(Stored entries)
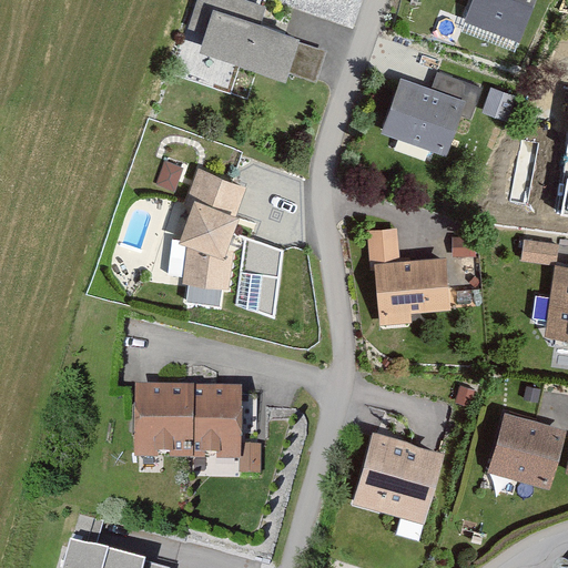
[(265,7),(243,0),(198,0),(190,28),(206,33),(200,54),(286,82),(298,41),(259,28),(265,7)]
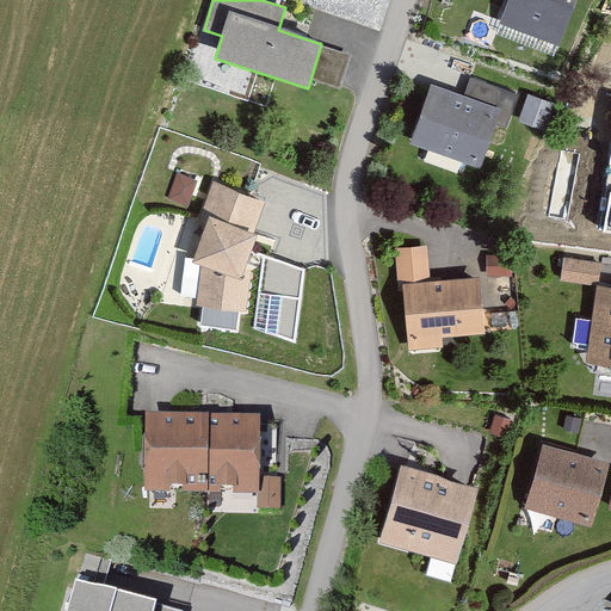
[(575,0),(512,0),(504,23),(560,43),(575,0)]
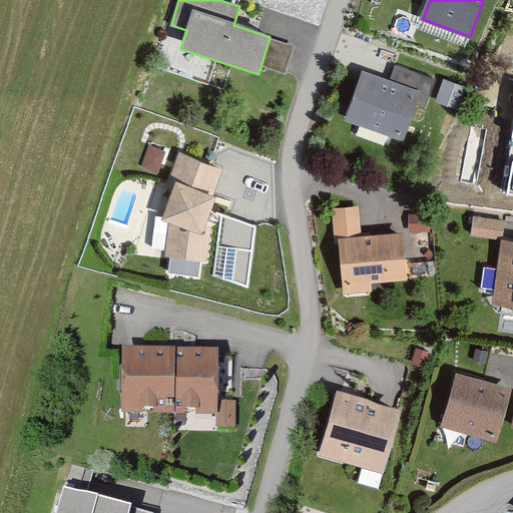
[(423,93),(364,72),(347,119),(406,140),(423,93)]
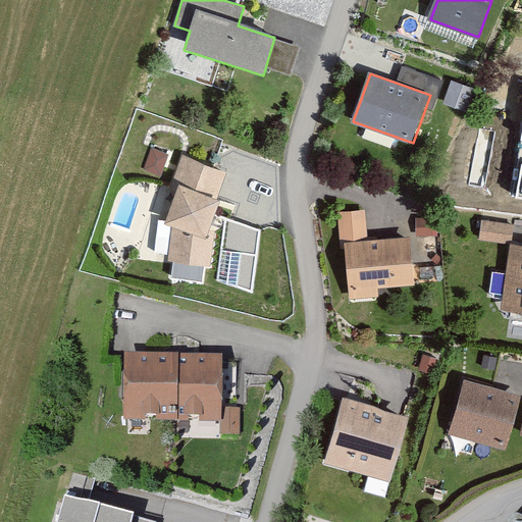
[(476,92),(454,84),(446,107),(469,114),(476,92)]
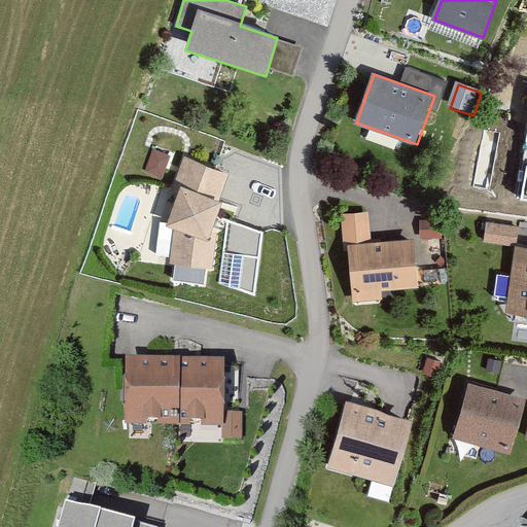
[(188,183),(172,226),(169,264),(212,269),(213,237),(226,200),(219,196),(226,174),(181,156),(174,178),(188,183)]
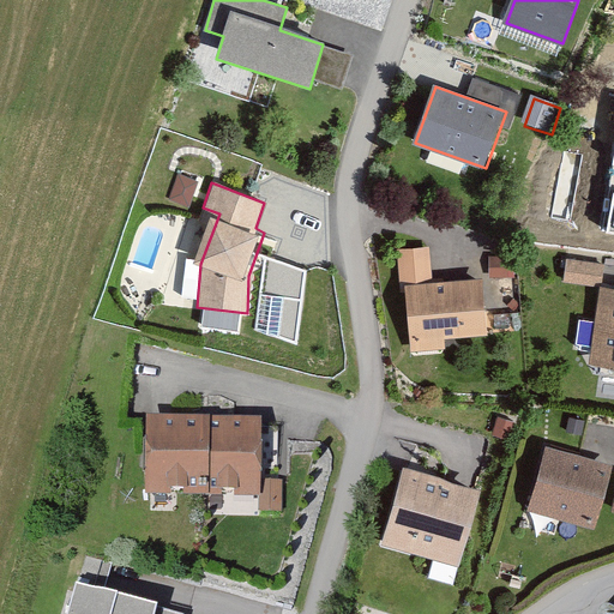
[(431,248),(402,252),(413,350),(444,348),(443,339),(486,335),(480,282),(434,287),(431,248)]
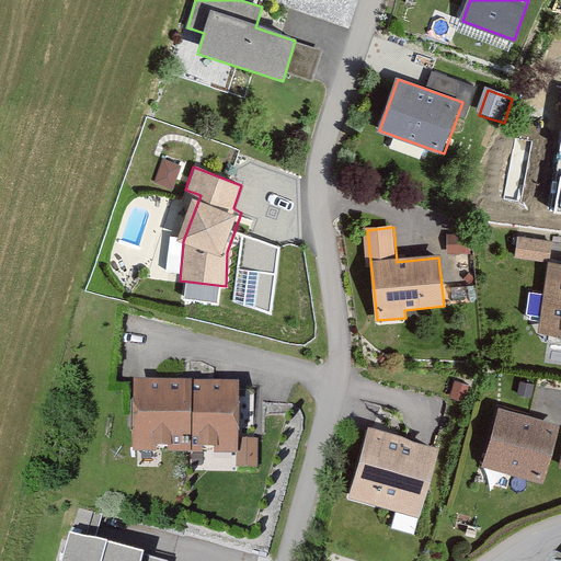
[(151,262),(162,264),(170,235),(158,232),(151,262)]
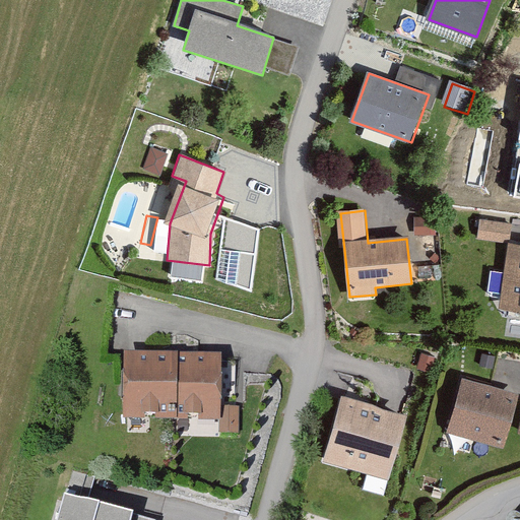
[(435,217),(415,218),(415,235),(436,235),(435,217)]
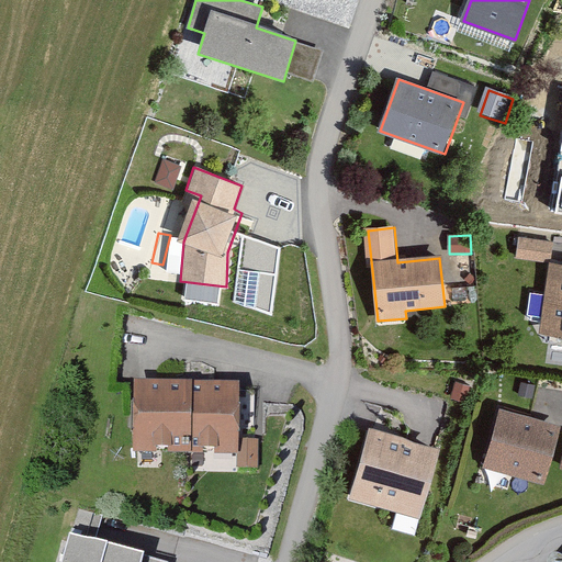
[(553,243),(518,238),(516,257),(551,261),(553,243)]
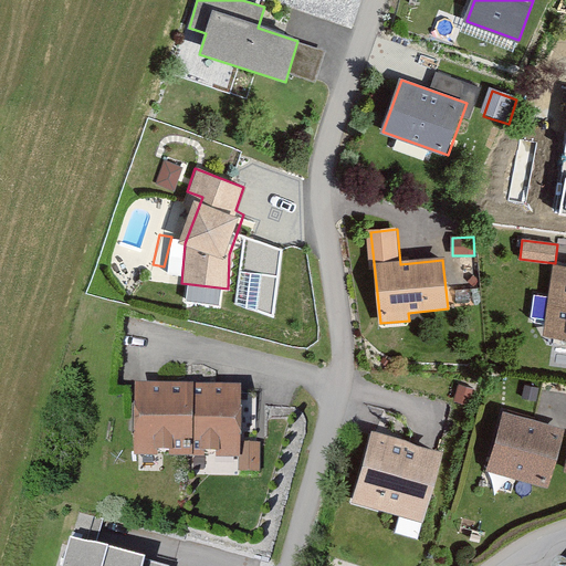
[(565,268),(553,266),(544,337),(565,339),(565,268)]
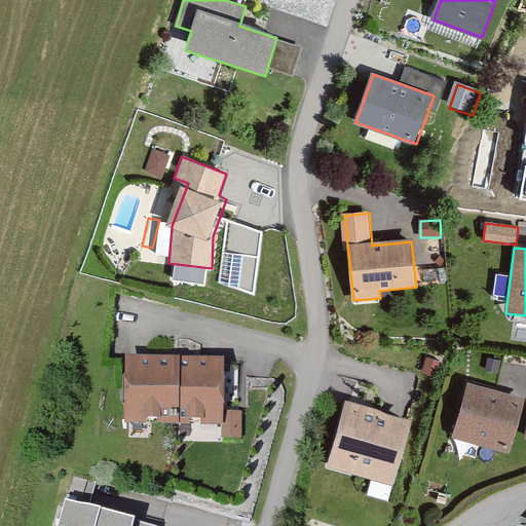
[(223,355),(123,355),(122,421),(223,421),(223,410),(223,355)]
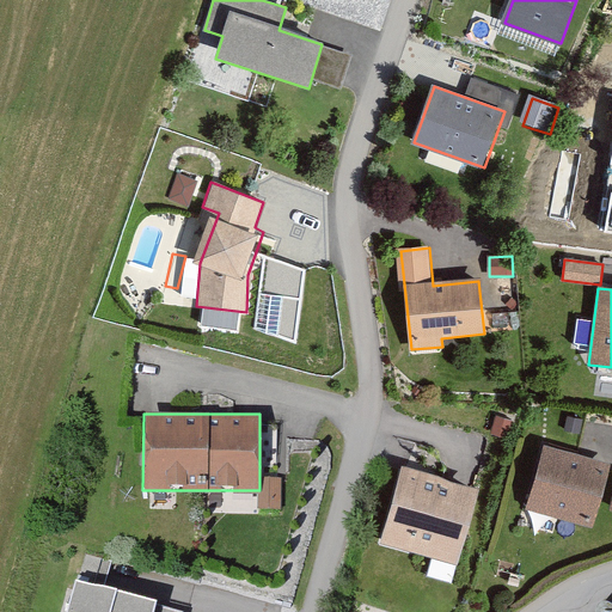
[(582,420),(568,416),(565,430),(580,433),(582,420)]
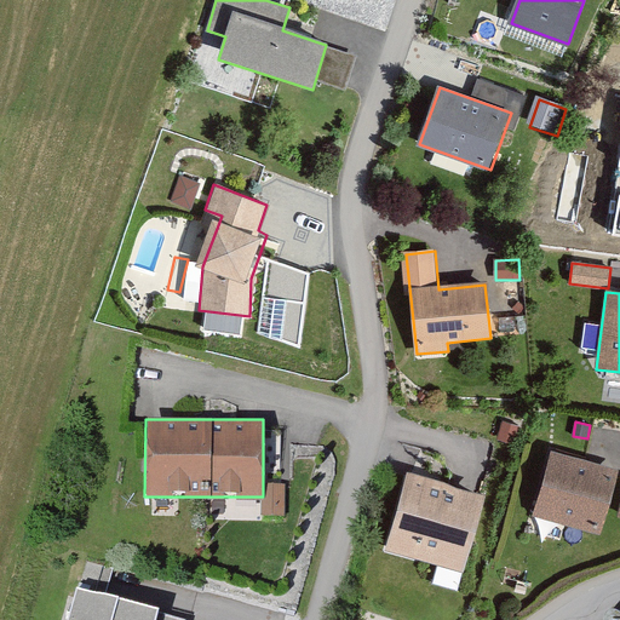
[(517,426),(503,424),(499,441),(515,443),(517,426)]
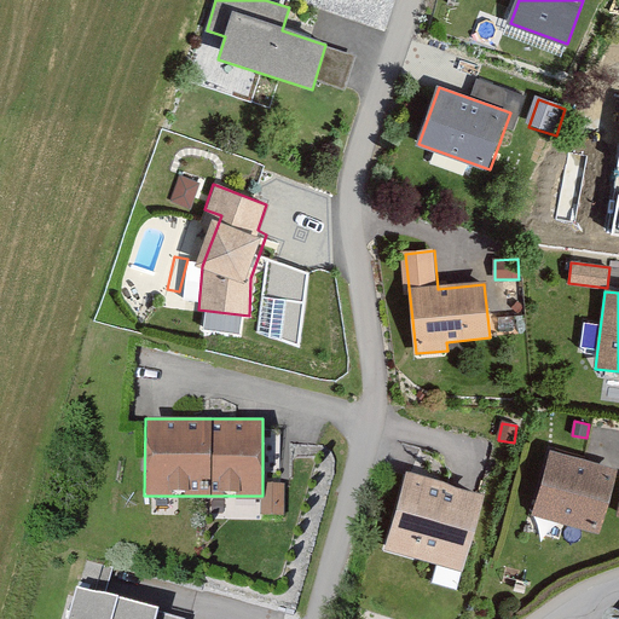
[(618,469),(551,451),(533,514),(601,532),(618,469)]
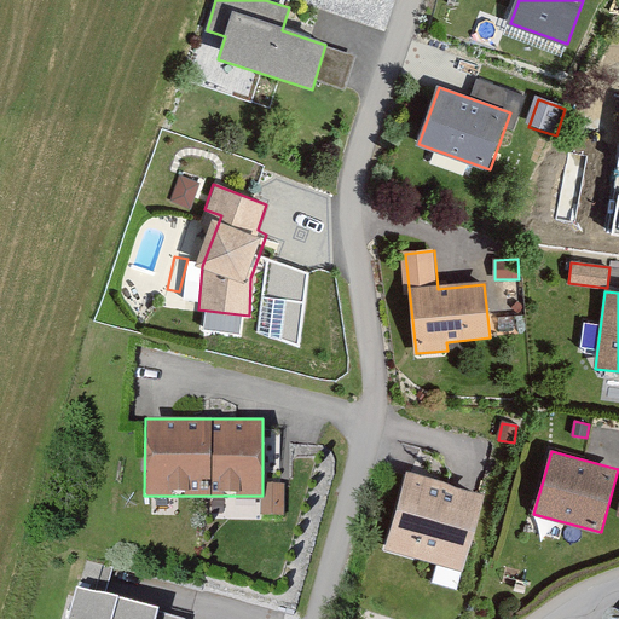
[(482,496),(406,474),(386,549),(461,571),(482,496)]
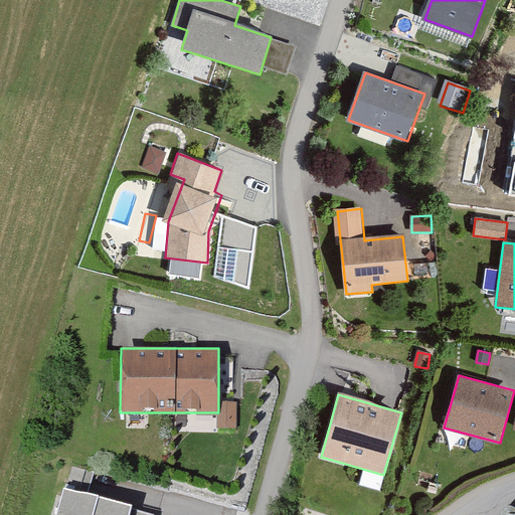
[(235,401),(218,401),(218,412),(218,427),(235,427),(235,401)]
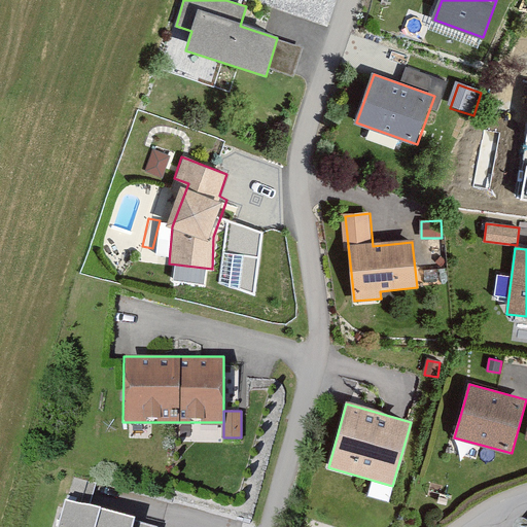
[(132,526),(134,520),(67,501),(59,526),(132,526)]
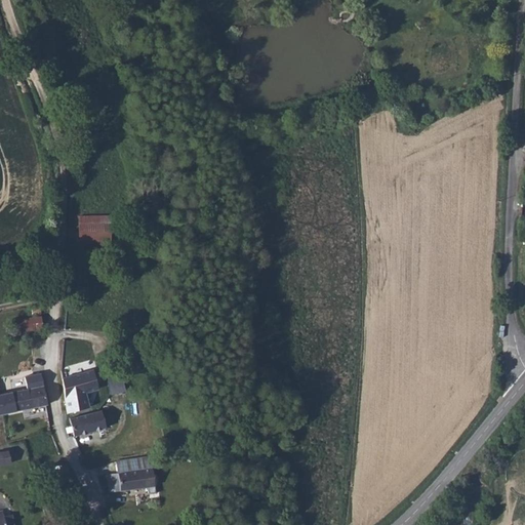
[(77,214),(76,246),(107,247),(108,216),(77,214)]
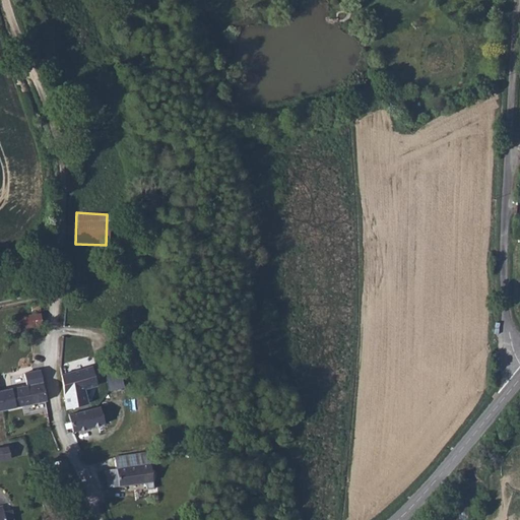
[(102,328),(92,309),(71,319),(89,356),(113,344),(107,327),(102,328)]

■ AIM OF THE TASK ■
Restate word for word the lines running from the one with "[(482,496),(406,474),(386,549),(461,571),(482,496)]" to the end of the entries; pictures are to be left out.

■ ANSWER AREA ■
[(482,496),(406,474),(386,549),(461,571),(482,496)]
[(235,401),(218,401),(218,412),(218,427),(235,427),(235,401)]
[(132,526),(134,520),(67,501),(59,526),(132,526)]
[(77,214),(76,246),(107,247),(108,216),(77,214)]
[(102,328),(92,309),(71,319),(89,356),(113,344),(107,327),(102,328)]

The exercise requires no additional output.